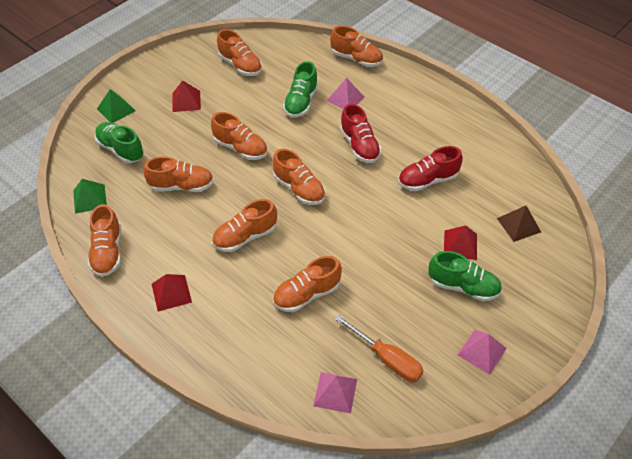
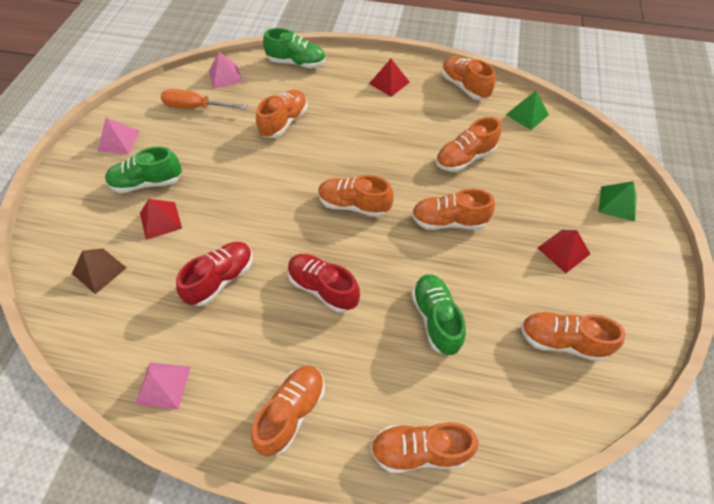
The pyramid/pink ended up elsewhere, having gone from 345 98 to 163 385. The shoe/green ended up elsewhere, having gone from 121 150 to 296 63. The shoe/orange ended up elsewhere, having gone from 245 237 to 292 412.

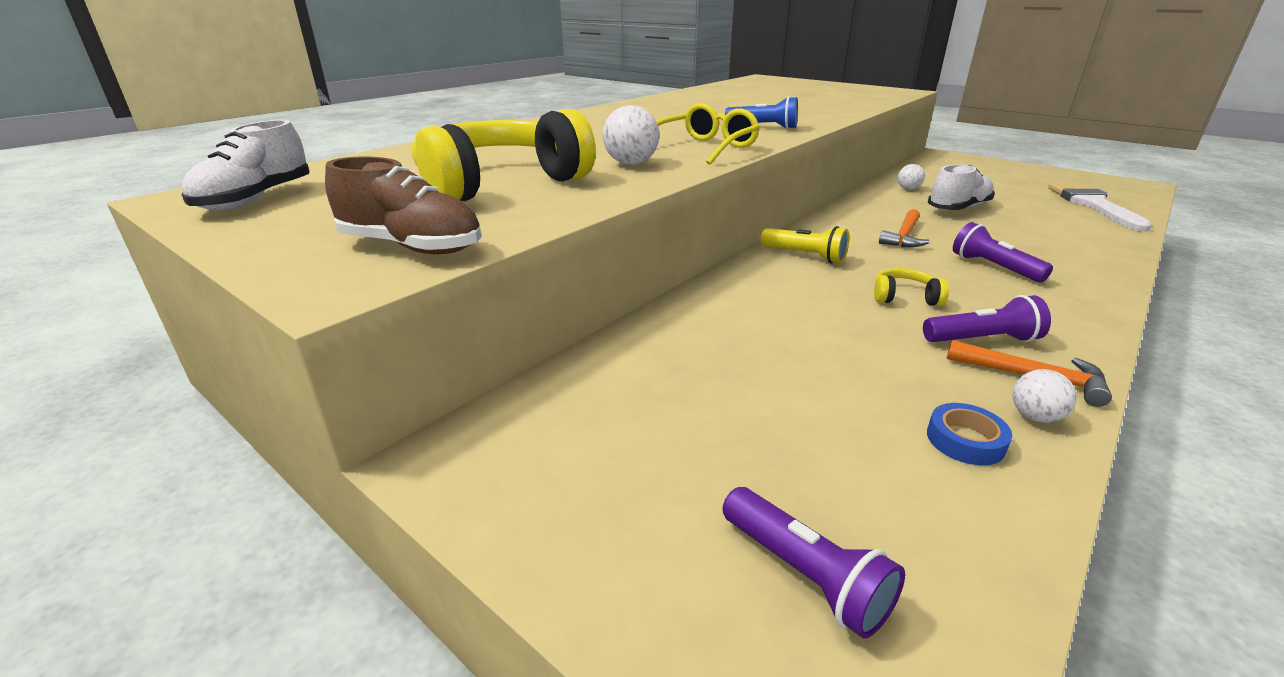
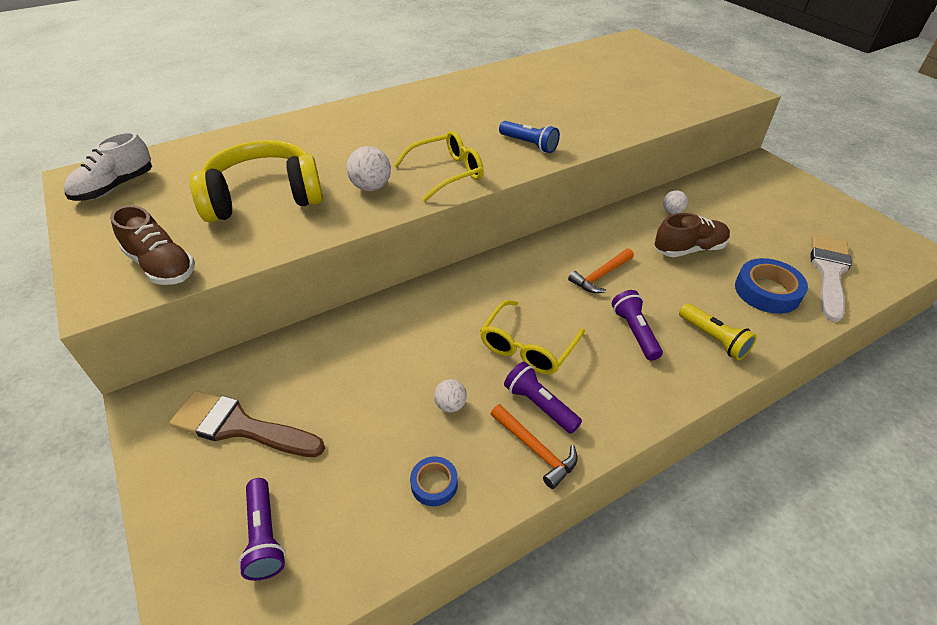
What was the shoe/white at 958 208 turned into the shoe/brown at 689 249. The flashlight/yellow ended up elsewhere, having gone from 805 256 to 713 339. Where the headphones/yellow stood at 904 297, the glasses/yellow came to stand at 527 347. The flashlight/purple at 982 340 ended up facing another way, 150 degrees counterclockwise from before. The ball/white ended up elsewhere, having gone from 1034 417 to 450 405. The second view gained the tape/blue at 767 291. The second view gained the brush/brown at 239 426.

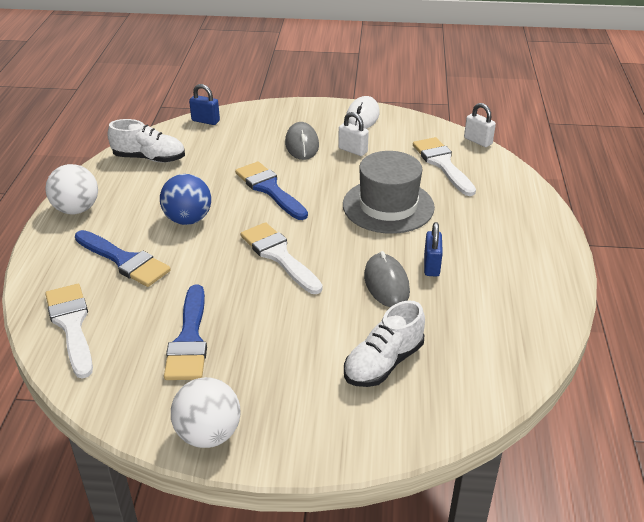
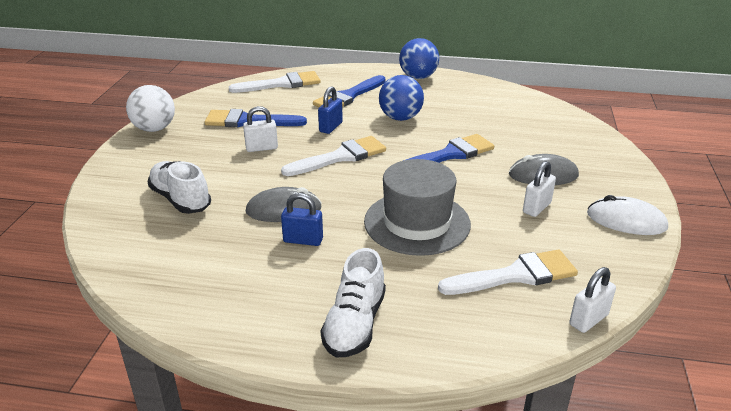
The padlock/blue ended up elsewhere, having gone from 205 121 to 330 127. The shoe/white ended up elsewhere, having gone from 149 158 to 355 324. What was the ball/white at 76 209 turned into the ball/blue at 418 77. The second view gained the padlock/white at 261 148.

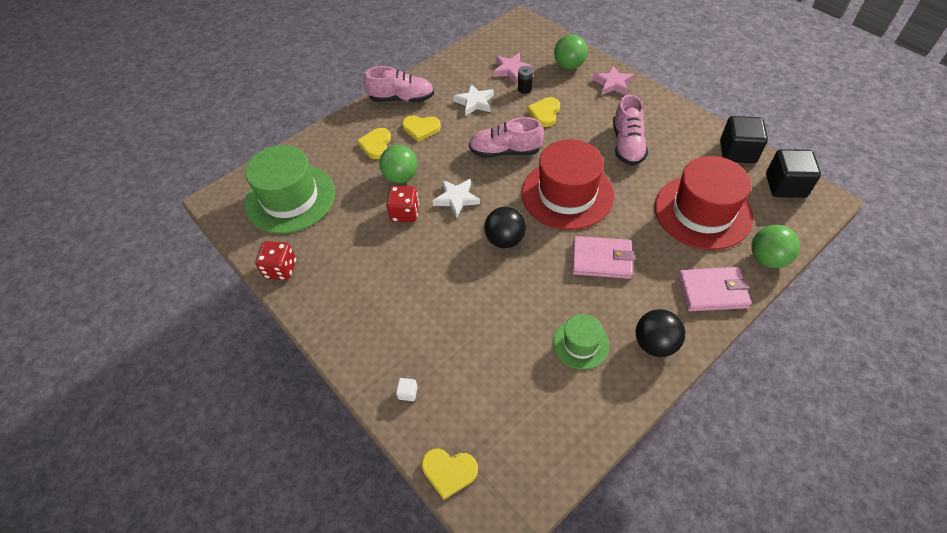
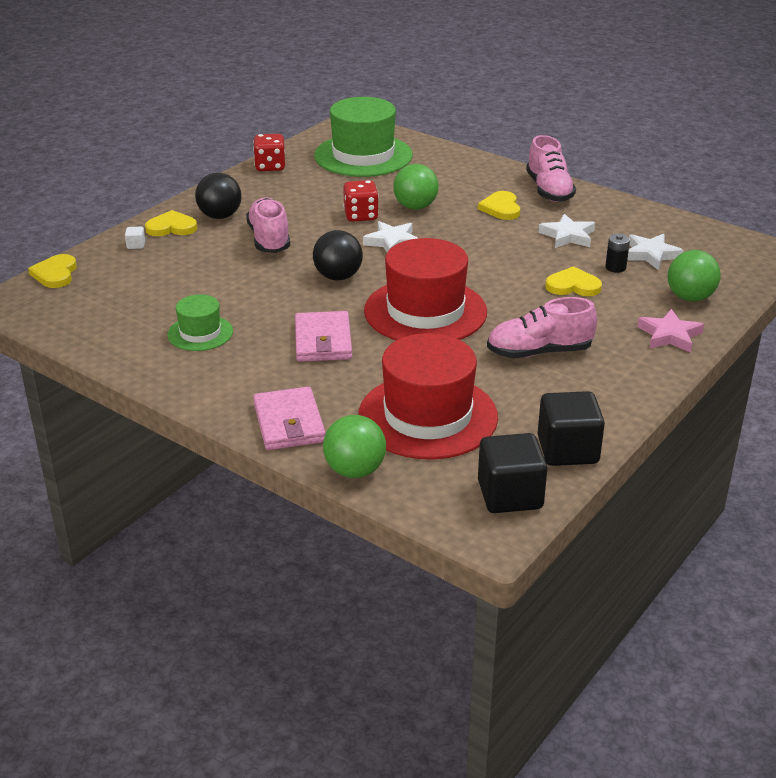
What was the star/pink at 511 70 turned into the star/white at 651 255. The shoe/pink ended up elsewhere, having gone from 505 151 to 269 239. The heart/yellow ended up elsewhere, having gone from 376 145 to 171 227. The ball/black ended up elsewhere, having gone from 655 343 to 220 216.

_Task details:_ Up to and including the line containing "The padlock/blue ended", repeat every line from the start of the data, but none of the pictures.

_Solution to this task:_
The pyramid/pink ended up elsewhere, having gone from 345 98 to 163 385. The shoe/green ended up elsewhere, having gone from 121 150 to 296 63. The shoe/orange ended up elsewhere, having gone from 245 237 to 292 412.

What was the shoe/white at 958 208 turned into the shoe/brown at 689 249. The flashlight/yellow ended up elsewhere, having gone from 805 256 to 713 339. Where the headphones/yellow stood at 904 297, the glasses/yellow came to stand at 527 347. The flashlight/purple at 982 340 ended up facing another way, 150 degrees counterclockwise from before. The ball/white ended up elsewhere, having gone from 1034 417 to 450 405. The second view gained the tape/blue at 767 291. The second view gained the brush/brown at 239 426.

The padlock/blue ended up elsewhere, having gone from 205 121 to 330 127. The shoe/white ended up elsewhere, having gone from 149 158 to 355 324. What was the ball/white at 76 209 turned into the ball/blue at 418 77. The second view gained the padlock/white at 261 148.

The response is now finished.